■ Dataset excerpt ■
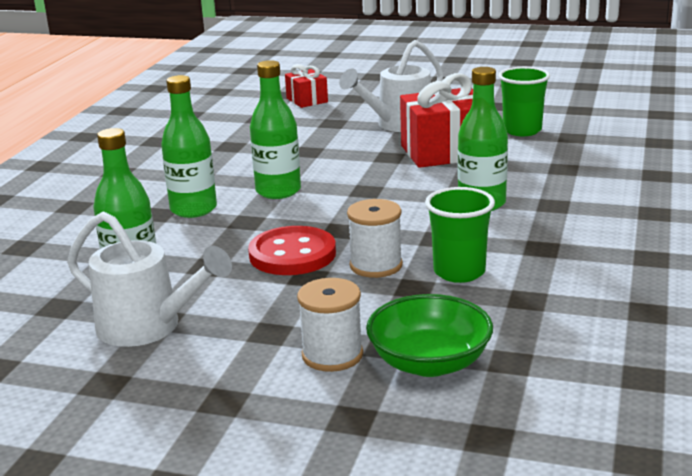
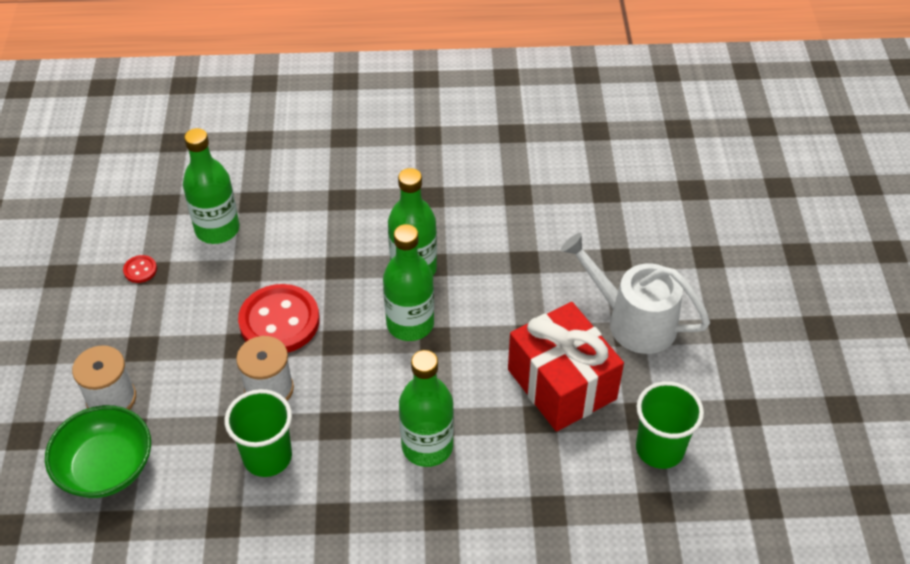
camera: 70 degrees right, 25 degrees up
(149, 327) = (140, 270): white watering can -> red button
(193, 209) = (356, 220): green bottle -> green bottle (410, 324)
(307, 100) = (681, 214): red gift -> none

■ What you are asked to do ■
Would you repeat the complete listing exactly, excluding each picture it holds?

■ Result of this exercise ■
camera: 70 degrees right, 25 degrees up
(149, 327) = (140, 270): white watering can -> red button
(193, 209) = (356, 220): green bottle -> green bottle (410, 324)
(307, 100) = (681, 214): red gift -> none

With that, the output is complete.